EXERCISE BRIEF: Could the data below please be reproduced word for word, without the pictures?

INFORMATION GIVEN:
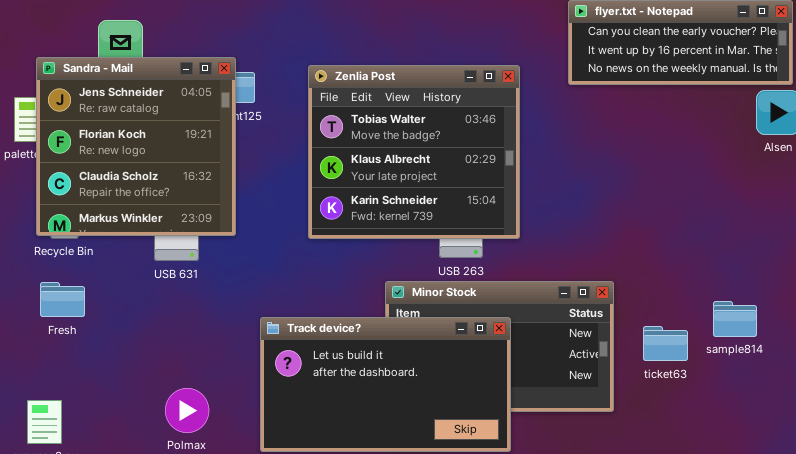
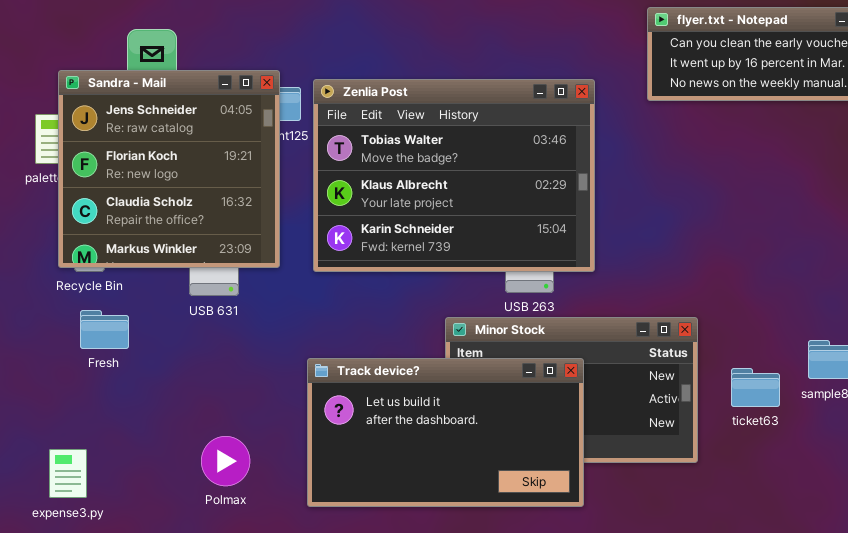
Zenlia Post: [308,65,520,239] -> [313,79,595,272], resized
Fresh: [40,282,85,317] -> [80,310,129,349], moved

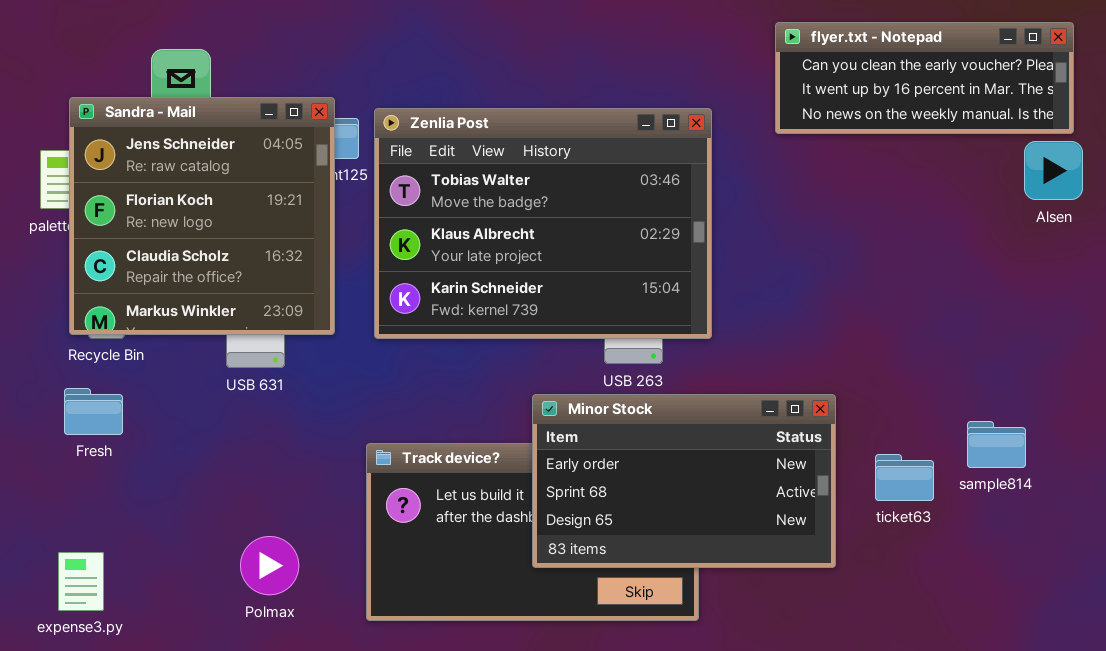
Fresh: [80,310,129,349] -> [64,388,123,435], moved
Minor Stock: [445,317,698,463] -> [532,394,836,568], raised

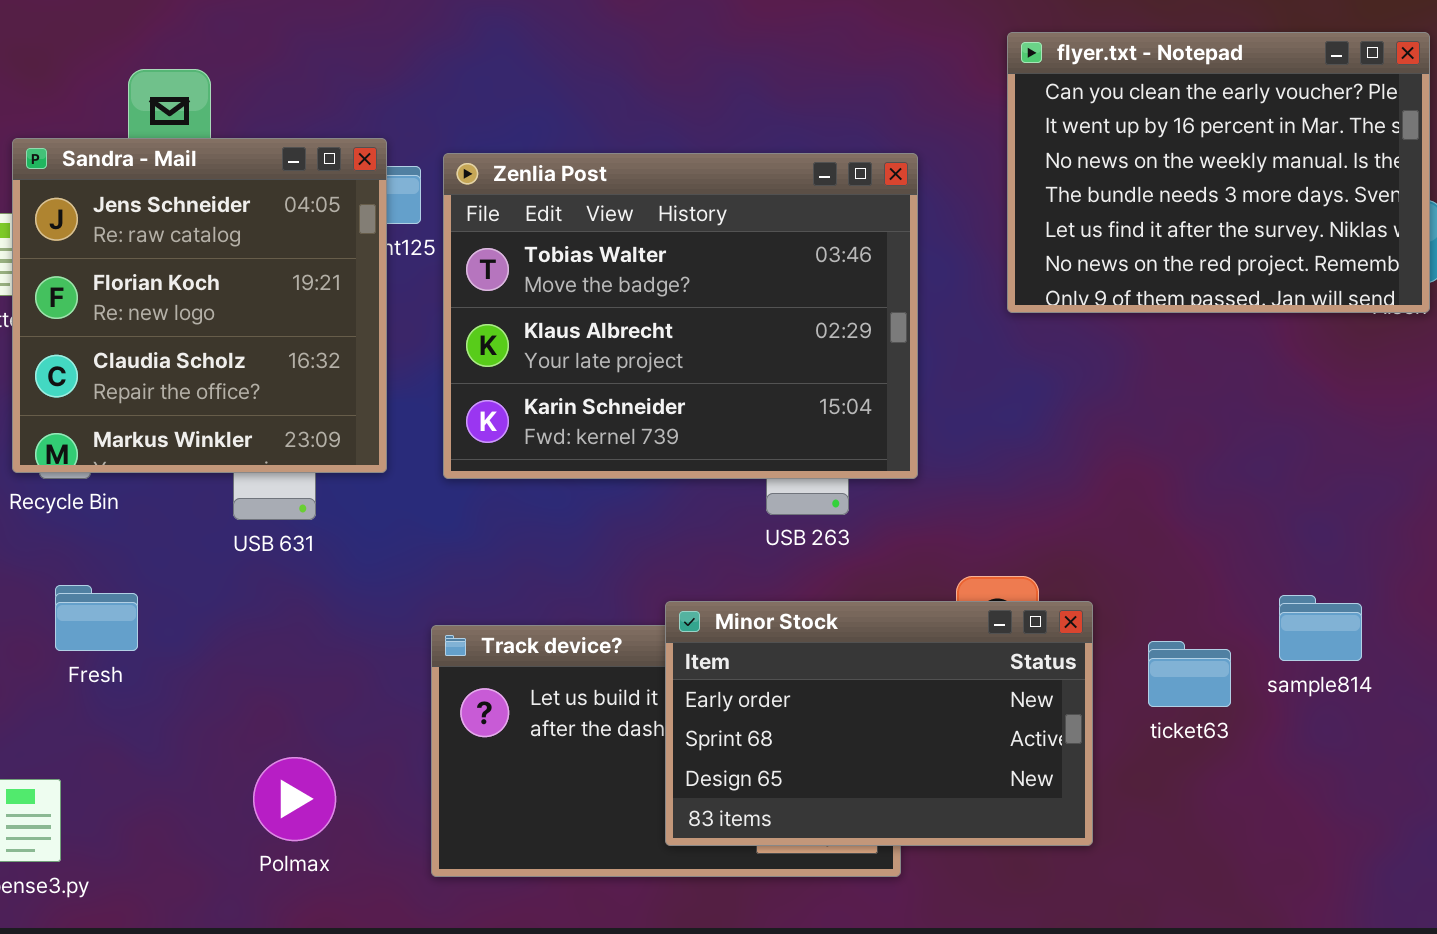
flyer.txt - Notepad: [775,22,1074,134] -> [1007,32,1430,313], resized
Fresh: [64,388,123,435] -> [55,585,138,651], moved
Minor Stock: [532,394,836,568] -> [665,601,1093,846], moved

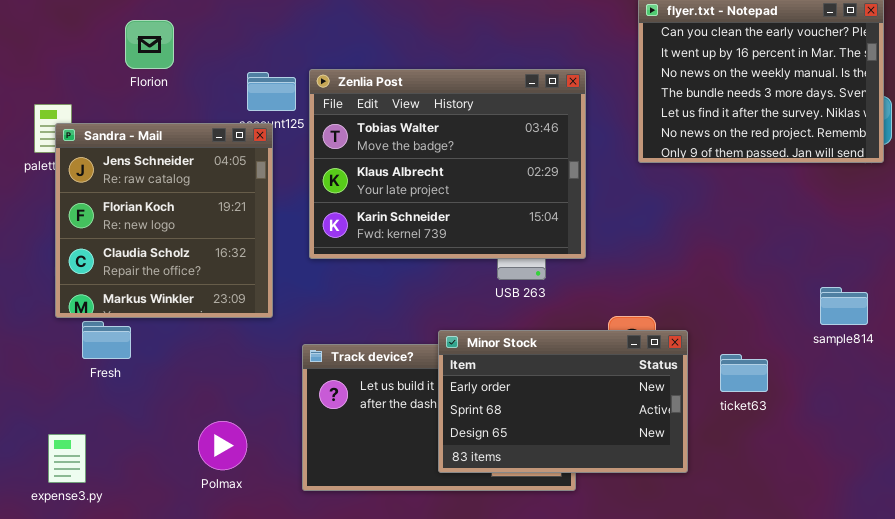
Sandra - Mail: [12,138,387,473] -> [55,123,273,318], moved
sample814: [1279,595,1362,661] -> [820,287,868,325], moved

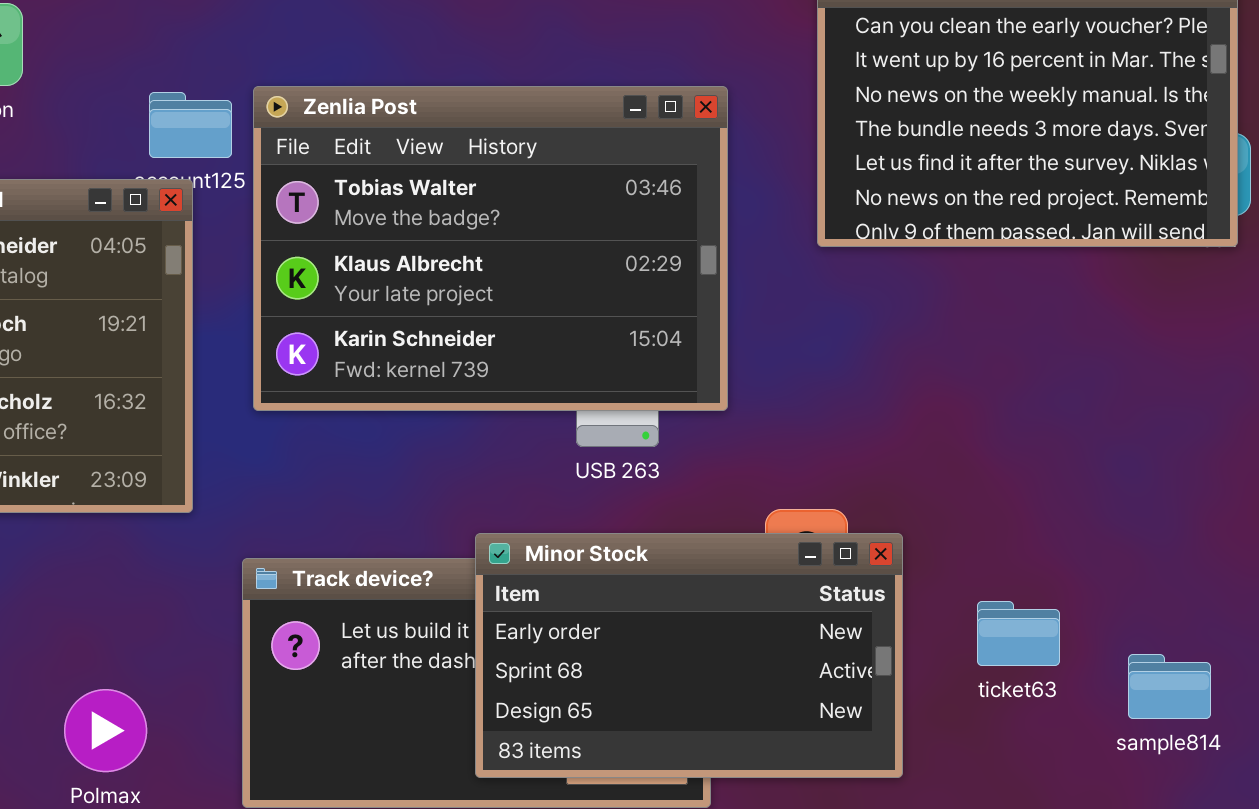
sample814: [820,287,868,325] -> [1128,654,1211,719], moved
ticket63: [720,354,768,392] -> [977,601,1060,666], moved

ANSWER SECTION:
Zenlia Post: [308,65,520,239] -> [313,79,595,272], resized
Fresh: [40,282,85,317] -> [80,310,129,349], moved

Fresh: [80,310,129,349] -> [64,388,123,435], moved
Minor Stock: [445,317,698,463] -> [532,394,836,568], raised

flyer.txt - Notepad: [775,22,1074,134] -> [1007,32,1430,313], resized
Fresh: [64,388,123,435] -> [55,585,138,651], moved
Minor Stock: [532,394,836,568] -> [665,601,1093,846], moved

Sandra - Mail: [12,138,387,473] -> [55,123,273,318], moved
sample814: [1279,595,1362,661] -> [820,287,868,325], moved

sample814: [820,287,868,325] -> [1128,654,1211,719], moved
ticket63: [720,354,768,392] -> [977,601,1060,666], moved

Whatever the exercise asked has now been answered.